--- EXCERPTED RECORDS Enclosed Below ---

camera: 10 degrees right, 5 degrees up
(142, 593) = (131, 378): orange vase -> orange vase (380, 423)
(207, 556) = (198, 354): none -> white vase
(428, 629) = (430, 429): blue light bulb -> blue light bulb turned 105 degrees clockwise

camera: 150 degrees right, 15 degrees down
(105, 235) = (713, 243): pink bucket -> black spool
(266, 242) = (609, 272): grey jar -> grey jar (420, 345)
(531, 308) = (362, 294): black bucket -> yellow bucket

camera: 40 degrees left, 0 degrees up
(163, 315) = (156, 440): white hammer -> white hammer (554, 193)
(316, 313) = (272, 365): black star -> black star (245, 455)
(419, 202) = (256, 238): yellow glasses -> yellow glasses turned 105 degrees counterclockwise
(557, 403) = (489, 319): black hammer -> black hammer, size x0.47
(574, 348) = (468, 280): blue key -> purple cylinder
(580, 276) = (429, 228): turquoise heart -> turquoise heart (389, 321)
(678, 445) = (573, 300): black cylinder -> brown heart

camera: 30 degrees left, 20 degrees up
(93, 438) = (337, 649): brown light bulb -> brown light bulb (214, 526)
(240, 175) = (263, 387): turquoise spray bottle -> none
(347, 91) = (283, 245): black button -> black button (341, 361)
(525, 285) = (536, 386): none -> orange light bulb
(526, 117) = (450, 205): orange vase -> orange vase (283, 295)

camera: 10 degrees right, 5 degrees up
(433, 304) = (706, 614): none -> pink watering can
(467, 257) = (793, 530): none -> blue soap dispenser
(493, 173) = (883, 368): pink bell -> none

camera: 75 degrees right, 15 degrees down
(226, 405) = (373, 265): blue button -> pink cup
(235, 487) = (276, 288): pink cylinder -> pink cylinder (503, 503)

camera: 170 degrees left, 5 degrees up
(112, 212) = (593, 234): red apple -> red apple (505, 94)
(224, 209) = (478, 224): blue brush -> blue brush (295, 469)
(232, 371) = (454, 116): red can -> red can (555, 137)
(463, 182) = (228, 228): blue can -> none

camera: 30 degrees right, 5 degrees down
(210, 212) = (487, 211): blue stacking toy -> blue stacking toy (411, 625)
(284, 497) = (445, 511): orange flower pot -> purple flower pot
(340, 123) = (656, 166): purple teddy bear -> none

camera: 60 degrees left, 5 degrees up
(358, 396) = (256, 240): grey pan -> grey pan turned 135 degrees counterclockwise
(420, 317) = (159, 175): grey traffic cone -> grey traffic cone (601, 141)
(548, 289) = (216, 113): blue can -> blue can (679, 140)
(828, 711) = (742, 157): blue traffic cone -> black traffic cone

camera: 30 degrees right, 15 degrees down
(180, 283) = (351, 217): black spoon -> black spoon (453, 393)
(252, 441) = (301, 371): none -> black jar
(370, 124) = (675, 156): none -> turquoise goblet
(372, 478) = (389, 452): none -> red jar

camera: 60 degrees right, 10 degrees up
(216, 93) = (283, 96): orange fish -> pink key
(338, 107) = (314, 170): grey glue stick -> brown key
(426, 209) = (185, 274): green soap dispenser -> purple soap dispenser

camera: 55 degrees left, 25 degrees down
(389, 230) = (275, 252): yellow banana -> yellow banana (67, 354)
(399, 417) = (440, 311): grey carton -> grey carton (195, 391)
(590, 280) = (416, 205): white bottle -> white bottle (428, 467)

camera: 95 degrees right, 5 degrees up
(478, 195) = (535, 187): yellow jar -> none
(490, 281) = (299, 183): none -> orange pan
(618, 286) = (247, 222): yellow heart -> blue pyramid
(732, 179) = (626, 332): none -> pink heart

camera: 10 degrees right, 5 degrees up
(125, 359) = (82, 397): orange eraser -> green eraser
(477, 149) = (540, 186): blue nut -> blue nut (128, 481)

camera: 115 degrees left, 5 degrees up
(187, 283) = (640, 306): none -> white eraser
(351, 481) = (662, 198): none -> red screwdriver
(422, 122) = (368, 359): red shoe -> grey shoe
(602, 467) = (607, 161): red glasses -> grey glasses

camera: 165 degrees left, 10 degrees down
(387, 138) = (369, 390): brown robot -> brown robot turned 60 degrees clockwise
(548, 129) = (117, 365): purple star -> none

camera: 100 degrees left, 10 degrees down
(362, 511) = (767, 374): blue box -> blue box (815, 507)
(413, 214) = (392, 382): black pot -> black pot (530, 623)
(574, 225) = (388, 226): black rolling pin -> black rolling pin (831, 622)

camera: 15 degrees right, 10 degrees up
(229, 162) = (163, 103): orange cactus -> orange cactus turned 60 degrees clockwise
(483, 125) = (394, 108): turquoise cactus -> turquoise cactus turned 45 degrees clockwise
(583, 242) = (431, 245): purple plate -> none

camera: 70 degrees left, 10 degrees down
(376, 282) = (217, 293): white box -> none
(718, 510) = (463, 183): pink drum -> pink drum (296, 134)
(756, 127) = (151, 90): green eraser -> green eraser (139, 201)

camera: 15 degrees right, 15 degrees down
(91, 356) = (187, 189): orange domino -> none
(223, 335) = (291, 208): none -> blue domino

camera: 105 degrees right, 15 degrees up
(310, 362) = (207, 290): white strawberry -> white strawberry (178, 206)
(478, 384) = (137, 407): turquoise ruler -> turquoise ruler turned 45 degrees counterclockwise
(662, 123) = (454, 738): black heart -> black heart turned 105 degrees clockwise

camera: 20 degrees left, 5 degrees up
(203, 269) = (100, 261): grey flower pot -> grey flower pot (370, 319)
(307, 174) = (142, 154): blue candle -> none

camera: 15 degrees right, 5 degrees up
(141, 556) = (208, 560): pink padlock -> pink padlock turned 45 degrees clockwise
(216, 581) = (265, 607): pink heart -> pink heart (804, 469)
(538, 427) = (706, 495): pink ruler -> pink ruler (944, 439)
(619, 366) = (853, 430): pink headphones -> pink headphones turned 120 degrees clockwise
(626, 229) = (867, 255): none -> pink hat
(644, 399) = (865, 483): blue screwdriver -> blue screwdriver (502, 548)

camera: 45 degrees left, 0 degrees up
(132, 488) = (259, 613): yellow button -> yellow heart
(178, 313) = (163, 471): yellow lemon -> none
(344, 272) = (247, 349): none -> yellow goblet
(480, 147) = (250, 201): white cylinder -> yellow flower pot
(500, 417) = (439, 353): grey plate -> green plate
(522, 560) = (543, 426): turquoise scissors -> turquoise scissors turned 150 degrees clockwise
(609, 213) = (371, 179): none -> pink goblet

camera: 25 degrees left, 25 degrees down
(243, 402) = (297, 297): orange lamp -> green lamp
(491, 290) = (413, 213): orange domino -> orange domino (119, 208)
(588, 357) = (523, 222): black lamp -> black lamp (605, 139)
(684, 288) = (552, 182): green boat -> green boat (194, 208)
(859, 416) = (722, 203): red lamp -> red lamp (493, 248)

--- End of Enclosed EXCERPTED RECORDS ---

■ **TASK INSTRUCTIONS**:
In the records above, the line with "camera: 15 degrees right, 10 degrees up" marks the start and the line with "(522, 560) = (543, 426): turquoise" marks the end; copy that stretch exactly, both lines included, and nothing else.

■ **OUTPUT**:
camera: 15 degrees right, 10 degrees up
(229, 162) = (163, 103): orange cactus -> orange cactus turned 60 degrees clockwise
(483, 125) = (394, 108): turquoise cactus -> turquoise cactus turned 45 degrees clockwise
(583, 242) = (431, 245): purple plate -> none

camera: 70 degrees left, 10 degrees down
(376, 282) = (217, 293): white box -> none
(718, 510) = (463, 183): pink drum -> pink drum (296, 134)
(756, 127) = (151, 90): green eraser -> green eraser (139, 201)

camera: 15 degrees right, 15 degrees down
(91, 356) = (187, 189): orange domino -> none
(223, 335) = (291, 208): none -> blue domino

camera: 105 degrees right, 15 degrees up
(310, 362) = (207, 290): white strawberry -> white strawberry (178, 206)
(478, 384) = (137, 407): turquoise ruler -> turquoise ruler turned 45 degrees counterclockwise
(662, 123) = (454, 738): black heart -> black heart turned 105 degrees clockwise

camera: 20 degrees left, 5 degrees up
(203, 269) = (100, 261): grey flower pot -> grey flower pot (370, 319)
(307, 174) = (142, 154): blue candle -> none

camera: 15 degrees right, 5 degrees up
(141, 556) = (208, 560): pink padlock -> pink padlock turned 45 degrees clockwise
(216, 581) = (265, 607): pink heart -> pink heart (804, 469)
(538, 427) = (706, 495): pink ruler -> pink ruler (944, 439)
(619, 366) = (853, 430): pink headphones -> pink headphones turned 120 degrees clockwise
(626, 229) = (867, 255): none -> pink hat
(644, 399) = (865, 483): blue screwdriver -> blue screwdriver (502, 548)

camera: 45 degrees left, 0 degrees up
(132, 488) = (259, 613): yellow button -> yellow heart
(178, 313) = (163, 471): yellow lemon -> none
(344, 272) = (247, 349): none -> yellow goblet
(480, 147) = (250, 201): white cylinder -> yellow flower pot
(500, 417) = (439, 353): grey plate -> green plate
(522, 560) = (543, 426): turquoise scissors -> turquoise scissors turned 150 degrees clockwise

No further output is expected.